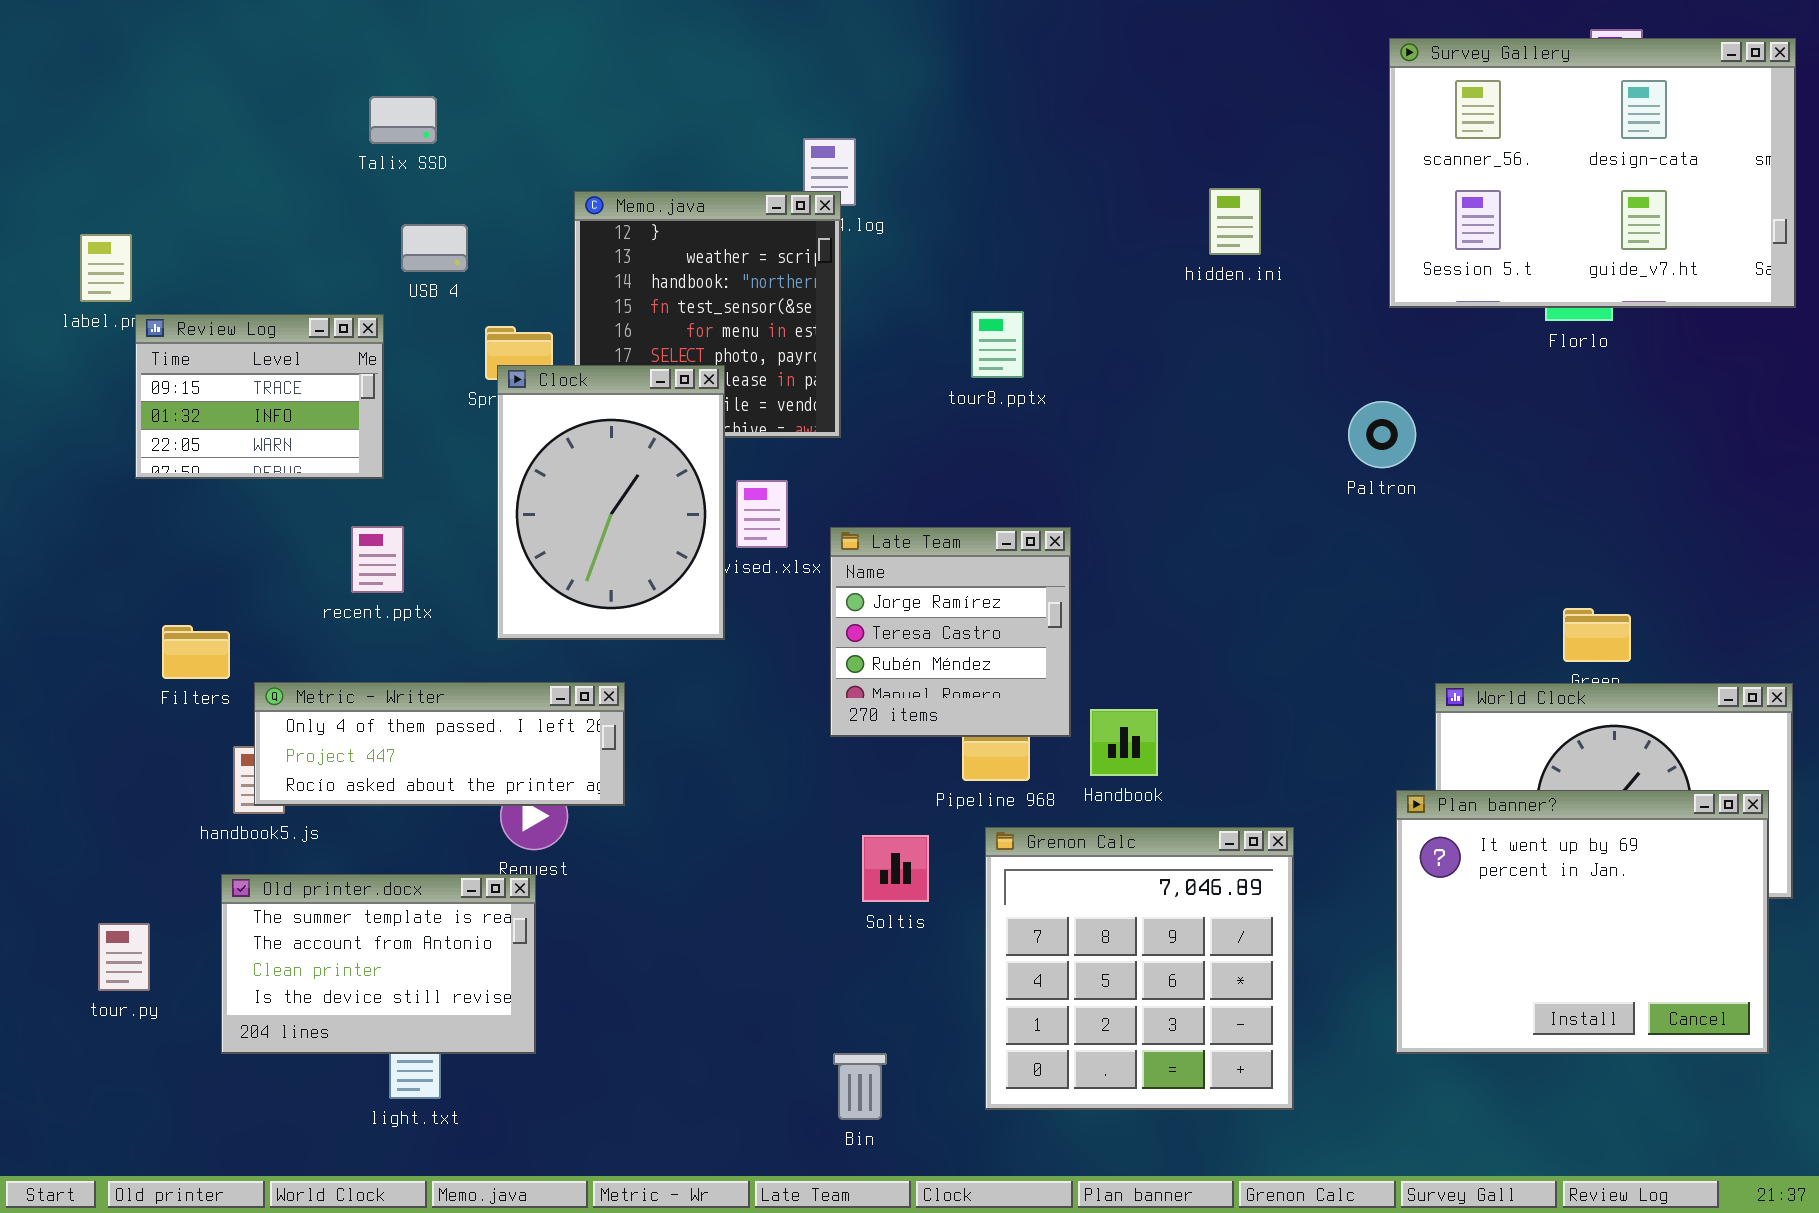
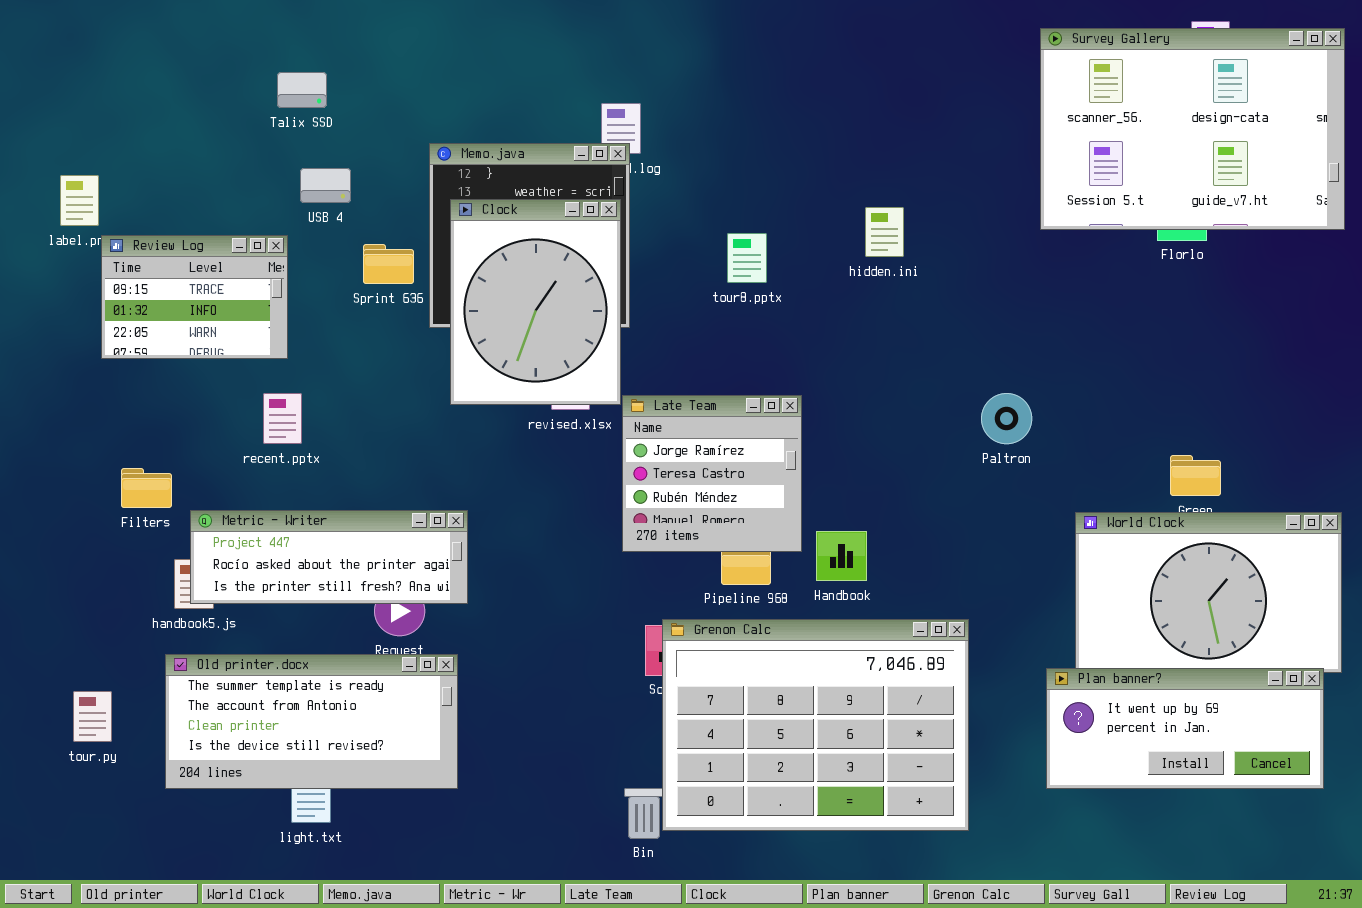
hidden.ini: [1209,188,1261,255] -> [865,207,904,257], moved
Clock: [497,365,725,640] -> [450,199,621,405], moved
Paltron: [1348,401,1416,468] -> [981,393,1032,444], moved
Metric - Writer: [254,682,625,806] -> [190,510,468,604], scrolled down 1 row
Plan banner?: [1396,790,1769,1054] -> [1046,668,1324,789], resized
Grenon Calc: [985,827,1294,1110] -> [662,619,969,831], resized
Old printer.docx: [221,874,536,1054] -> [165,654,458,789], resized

────────

* What the task asks
Set down, exactly and only, the lines running from the one holding "Grenon Calc: [985,827,1294,1110]" through the end of the records above, both ends included.

* Task result
Grenon Calc: [985,827,1294,1110] -> [662,619,969,831], resized
Old printer.docx: [221,874,536,1054] -> [165,654,458,789], resized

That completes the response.